WHAT TO WORK ON: Transcribe the material from its first line onward, ending with the line that contains "F203: 5A (BAT, VA) -> 3A (BAT, VA)" and adding nothing beyond it.

Segment Start: STUDY MATERIAL

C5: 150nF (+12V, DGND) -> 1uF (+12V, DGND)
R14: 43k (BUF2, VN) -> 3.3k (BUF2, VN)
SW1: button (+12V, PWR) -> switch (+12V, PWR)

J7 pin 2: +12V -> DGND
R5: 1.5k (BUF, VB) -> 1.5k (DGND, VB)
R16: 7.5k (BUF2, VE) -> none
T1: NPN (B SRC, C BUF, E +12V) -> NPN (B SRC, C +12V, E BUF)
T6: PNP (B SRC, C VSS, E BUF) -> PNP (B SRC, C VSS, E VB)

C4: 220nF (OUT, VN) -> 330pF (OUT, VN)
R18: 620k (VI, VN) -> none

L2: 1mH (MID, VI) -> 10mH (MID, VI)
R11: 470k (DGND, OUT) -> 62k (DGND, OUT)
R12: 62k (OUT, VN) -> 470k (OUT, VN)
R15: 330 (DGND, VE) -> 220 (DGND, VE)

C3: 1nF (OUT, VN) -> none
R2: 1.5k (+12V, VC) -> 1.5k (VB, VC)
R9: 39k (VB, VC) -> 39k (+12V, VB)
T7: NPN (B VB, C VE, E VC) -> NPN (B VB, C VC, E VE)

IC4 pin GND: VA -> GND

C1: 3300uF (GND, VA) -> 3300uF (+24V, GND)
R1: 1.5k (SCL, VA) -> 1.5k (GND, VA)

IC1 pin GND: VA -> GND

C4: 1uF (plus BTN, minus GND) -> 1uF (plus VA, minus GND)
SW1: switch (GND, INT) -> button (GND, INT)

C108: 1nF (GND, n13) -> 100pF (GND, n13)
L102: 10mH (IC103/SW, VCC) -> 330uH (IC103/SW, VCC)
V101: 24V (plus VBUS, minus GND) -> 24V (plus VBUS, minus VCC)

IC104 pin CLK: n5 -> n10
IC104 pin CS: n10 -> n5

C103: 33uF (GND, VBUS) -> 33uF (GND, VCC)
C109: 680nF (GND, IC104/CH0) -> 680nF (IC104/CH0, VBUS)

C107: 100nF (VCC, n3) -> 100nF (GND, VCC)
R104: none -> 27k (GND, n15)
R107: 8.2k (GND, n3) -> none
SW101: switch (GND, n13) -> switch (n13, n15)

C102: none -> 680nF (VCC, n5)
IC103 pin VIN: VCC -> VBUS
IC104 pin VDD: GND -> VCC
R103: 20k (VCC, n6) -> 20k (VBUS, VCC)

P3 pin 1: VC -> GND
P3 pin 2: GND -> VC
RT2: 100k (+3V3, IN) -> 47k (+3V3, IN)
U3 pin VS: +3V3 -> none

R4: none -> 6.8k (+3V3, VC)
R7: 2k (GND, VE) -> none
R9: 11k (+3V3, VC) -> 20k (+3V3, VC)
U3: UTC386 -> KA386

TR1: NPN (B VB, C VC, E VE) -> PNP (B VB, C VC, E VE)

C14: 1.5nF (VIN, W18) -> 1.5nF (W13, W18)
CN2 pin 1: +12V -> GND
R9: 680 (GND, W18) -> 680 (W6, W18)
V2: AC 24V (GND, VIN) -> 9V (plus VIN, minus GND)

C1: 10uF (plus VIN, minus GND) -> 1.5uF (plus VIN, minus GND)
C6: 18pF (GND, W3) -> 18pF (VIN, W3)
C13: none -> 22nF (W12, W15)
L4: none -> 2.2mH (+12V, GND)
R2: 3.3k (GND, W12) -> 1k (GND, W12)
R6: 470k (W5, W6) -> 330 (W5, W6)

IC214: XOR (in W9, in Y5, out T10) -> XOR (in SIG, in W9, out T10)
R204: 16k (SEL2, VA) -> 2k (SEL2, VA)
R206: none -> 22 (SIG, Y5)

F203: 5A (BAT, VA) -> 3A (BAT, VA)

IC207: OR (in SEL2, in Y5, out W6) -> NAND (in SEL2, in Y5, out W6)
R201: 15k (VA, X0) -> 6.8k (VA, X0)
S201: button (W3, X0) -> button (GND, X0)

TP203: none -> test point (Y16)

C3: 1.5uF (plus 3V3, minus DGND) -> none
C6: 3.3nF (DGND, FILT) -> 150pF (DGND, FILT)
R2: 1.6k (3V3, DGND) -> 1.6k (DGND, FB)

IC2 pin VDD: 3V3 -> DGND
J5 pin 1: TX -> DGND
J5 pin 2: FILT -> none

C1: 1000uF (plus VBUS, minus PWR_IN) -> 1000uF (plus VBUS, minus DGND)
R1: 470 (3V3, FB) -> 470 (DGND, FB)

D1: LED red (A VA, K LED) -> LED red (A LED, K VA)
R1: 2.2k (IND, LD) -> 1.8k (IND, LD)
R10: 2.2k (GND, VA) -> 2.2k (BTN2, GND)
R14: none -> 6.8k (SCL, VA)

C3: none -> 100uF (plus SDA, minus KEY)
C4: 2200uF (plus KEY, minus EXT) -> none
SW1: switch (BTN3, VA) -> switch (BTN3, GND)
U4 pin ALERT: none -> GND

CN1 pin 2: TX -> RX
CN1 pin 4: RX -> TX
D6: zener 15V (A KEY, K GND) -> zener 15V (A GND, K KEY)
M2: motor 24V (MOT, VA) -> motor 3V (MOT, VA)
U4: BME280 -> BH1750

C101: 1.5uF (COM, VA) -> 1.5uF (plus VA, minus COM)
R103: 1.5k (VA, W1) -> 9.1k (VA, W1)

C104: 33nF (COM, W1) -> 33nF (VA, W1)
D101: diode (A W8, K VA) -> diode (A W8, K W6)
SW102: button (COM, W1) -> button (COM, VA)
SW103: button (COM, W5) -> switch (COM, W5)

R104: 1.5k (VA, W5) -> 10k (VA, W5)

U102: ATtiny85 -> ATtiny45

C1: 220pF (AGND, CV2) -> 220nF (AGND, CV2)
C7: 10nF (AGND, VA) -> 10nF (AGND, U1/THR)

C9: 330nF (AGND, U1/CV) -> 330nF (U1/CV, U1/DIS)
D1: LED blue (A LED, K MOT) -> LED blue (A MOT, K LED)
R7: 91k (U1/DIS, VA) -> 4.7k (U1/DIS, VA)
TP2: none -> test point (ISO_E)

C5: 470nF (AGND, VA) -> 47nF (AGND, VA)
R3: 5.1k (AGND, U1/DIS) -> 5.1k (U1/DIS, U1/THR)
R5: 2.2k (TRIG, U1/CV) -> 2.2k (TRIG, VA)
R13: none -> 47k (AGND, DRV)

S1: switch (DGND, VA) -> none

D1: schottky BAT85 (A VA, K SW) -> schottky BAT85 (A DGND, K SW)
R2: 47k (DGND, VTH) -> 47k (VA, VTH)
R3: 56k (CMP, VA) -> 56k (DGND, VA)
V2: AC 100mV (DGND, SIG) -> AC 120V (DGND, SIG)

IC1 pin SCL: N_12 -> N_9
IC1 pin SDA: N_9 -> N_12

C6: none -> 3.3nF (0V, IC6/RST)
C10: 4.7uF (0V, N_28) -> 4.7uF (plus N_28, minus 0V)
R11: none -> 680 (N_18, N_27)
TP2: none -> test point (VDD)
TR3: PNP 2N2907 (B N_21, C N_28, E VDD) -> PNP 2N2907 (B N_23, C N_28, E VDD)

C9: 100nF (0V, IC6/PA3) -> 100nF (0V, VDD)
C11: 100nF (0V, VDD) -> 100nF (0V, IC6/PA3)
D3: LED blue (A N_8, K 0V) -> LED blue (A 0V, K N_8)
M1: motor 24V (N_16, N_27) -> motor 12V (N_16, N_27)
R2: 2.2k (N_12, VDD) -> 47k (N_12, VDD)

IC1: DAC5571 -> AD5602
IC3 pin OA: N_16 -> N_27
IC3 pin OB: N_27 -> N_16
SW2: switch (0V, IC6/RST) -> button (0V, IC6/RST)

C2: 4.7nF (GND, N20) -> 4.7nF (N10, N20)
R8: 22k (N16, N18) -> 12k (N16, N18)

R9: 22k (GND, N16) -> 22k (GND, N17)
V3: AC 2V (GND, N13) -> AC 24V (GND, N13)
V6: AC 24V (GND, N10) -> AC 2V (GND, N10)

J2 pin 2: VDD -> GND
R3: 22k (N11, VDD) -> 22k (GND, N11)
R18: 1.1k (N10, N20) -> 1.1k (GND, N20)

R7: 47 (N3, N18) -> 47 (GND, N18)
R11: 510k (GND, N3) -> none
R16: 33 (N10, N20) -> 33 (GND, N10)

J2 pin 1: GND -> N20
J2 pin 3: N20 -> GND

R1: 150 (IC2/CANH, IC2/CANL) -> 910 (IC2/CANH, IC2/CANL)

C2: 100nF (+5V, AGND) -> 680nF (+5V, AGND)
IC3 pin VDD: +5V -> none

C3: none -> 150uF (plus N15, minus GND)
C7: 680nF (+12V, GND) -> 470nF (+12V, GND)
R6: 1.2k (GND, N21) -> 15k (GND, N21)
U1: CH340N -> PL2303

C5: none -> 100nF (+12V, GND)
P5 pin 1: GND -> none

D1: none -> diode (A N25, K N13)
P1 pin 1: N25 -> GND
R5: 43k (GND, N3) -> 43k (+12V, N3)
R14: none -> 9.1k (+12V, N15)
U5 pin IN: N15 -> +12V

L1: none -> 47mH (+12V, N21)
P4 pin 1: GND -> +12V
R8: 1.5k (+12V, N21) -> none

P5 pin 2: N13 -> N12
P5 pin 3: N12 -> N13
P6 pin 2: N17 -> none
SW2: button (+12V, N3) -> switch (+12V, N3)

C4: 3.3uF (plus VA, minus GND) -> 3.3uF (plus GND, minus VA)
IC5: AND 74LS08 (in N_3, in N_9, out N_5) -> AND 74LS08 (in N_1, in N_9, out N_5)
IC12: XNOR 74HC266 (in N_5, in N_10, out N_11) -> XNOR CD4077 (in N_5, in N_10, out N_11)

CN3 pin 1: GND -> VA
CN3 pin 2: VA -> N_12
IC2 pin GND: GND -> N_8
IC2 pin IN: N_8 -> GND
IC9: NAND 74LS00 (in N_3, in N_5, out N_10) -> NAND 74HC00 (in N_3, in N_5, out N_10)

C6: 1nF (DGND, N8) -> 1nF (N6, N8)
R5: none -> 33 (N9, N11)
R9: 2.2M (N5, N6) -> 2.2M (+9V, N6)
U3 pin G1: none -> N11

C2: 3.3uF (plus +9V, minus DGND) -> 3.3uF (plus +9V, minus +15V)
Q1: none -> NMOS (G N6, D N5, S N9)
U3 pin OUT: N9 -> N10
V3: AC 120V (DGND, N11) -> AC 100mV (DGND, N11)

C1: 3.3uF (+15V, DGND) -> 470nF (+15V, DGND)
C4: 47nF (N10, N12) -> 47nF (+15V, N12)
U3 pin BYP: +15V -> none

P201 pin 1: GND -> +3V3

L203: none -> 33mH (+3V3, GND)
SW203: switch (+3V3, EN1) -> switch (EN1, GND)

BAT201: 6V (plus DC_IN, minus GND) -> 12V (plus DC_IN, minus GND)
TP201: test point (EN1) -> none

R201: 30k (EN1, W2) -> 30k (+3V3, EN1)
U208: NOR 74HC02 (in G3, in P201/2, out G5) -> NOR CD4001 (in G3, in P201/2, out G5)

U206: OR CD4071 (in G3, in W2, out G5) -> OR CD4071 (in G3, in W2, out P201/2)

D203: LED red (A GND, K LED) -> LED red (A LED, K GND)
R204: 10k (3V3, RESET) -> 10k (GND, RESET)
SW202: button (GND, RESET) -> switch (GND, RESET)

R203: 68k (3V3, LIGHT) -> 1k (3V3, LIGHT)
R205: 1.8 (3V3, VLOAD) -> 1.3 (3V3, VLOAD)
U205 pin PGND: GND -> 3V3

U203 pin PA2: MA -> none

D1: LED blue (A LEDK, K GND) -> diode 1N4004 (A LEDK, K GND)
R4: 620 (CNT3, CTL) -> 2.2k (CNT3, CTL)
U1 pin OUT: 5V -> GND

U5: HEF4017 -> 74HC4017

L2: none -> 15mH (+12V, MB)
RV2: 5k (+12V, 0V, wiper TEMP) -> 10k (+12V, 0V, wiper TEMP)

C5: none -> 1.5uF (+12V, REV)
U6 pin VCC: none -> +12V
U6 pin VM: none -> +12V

Segment End: STUDY MATERIAL

ANSWER SPACE:
C5: 150nF (+12V, DGND) -> 1uF (+12V, DGND)
R14: 43k (BUF2, VN) -> 3.3k (BUF2, VN)
SW1: button (+12V, PWR) -> switch (+12V, PWR)

J7 pin 2: +12V -> DGND
R5: 1.5k (BUF, VB) -> 1.5k (DGND, VB)
R16: 7.5k (BUF2, VE) -> none
T1: NPN (B SRC, C BUF, E +12V) -> NPN (B SRC, C +12V, E BUF)
T6: PNP (B SRC, C VSS, E BUF) -> PNP (B SRC, C VSS, E VB)

C4: 220nF (OUT, VN) -> 330pF (OUT, VN)
R18: 620k (VI, VN) -> none

L2: 1mH (MID, VI) -> 10mH (MID, VI)
R11: 470k (DGND, OUT) -> 62k (DGND, OUT)
R12: 62k (OUT, VN) -> 470k (OUT, VN)
R15: 330 (DGND, VE) -> 220 (DGND, VE)

C3: 1nF (OUT, VN) -> none
R2: 1.5k (+12V, VC) -> 1.5k (VB, VC)
R9: 39k (VB, VC) -> 39k (+12V, VB)
T7: NPN (B VB, C VE, E VC) -> NPN (B VB, C VC, E VE)

IC4 pin GND: VA -> GND

C1: 3300uF (GND, VA) -> 3300uF (+24V, GND)
R1: 1.5k (SCL, VA) -> 1.5k (GND, VA)

IC1 pin GND: VA -> GND

C4: 1uF (plus BTN, minus GND) -> 1uF (plus VA, minus GND)
SW1: switch (GND, INT) -> button (GND, INT)

C108: 1nF (GND, n13) -> 100pF (GND, n13)
L102: 10mH (IC103/SW, VCC) -> 330uH (IC103/SW, VCC)
V101: 24V (plus VBUS, minus GND) -> 24V (plus VBUS, minus VCC)

IC104 pin CLK: n5 -> n10
IC104 pin CS: n10 -> n5

C103: 33uF (GND, VBUS) -> 33uF (GND, VCC)
C109: 680nF (GND, IC104/CH0) -> 680nF (IC104/CH0, VBUS)

C107: 100nF (VCC, n3) -> 100nF (GND, VCC)
R104: none -> 27k (GND, n15)
R107: 8.2k (GND, n3) -> none
SW101: switch (GND, n13) -> switch (n13, n15)

C102: none -> 680nF (VCC, n5)
IC103 pin VIN: VCC -> VBUS
IC104 pin VDD: GND -> VCC
R103: 20k (VCC, n6) -> 20k (VBUS, VCC)

P3 pin 1: VC -> GND
P3 pin 2: GND -> VC
RT2: 100k (+3V3, IN) -> 47k (+3V3, IN)
U3 pin VS: +3V3 -> none

R4: none -> 6.8k (+3V3, VC)
R7: 2k (GND, VE) -> none
R9: 11k (+3V3, VC) -> 20k (+3V3, VC)
U3: UTC386 -> KA386

TR1: NPN (B VB, C VC, E VE) -> PNP (B VB, C VC, E VE)

C14: 1.5nF (VIN, W18) -> 1.5nF (W13, W18)
CN2 pin 1: +12V -> GND
R9: 680 (GND, W18) -> 680 (W6, W18)
V2: AC 24V (GND, VIN) -> 9V (plus VIN, minus GND)

C1: 10uF (plus VIN, minus GND) -> 1.5uF (plus VIN, minus GND)
C6: 18pF (GND, W3) -> 18pF (VIN, W3)
C13: none -> 22nF (W12, W15)
L4: none -> 2.2mH (+12V, GND)
R2: 3.3k (GND, W12) -> 1k (GND, W12)
R6: 470k (W5, W6) -> 330 (W5, W6)

IC214: XOR (in W9, in Y5, out T10) -> XOR (in SIG, in W9, out T10)
R204: 16k (SEL2, VA) -> 2k (SEL2, VA)
R206: none -> 22 (SIG, Y5)

F203: 5A (BAT, VA) -> 3A (BAT, VA)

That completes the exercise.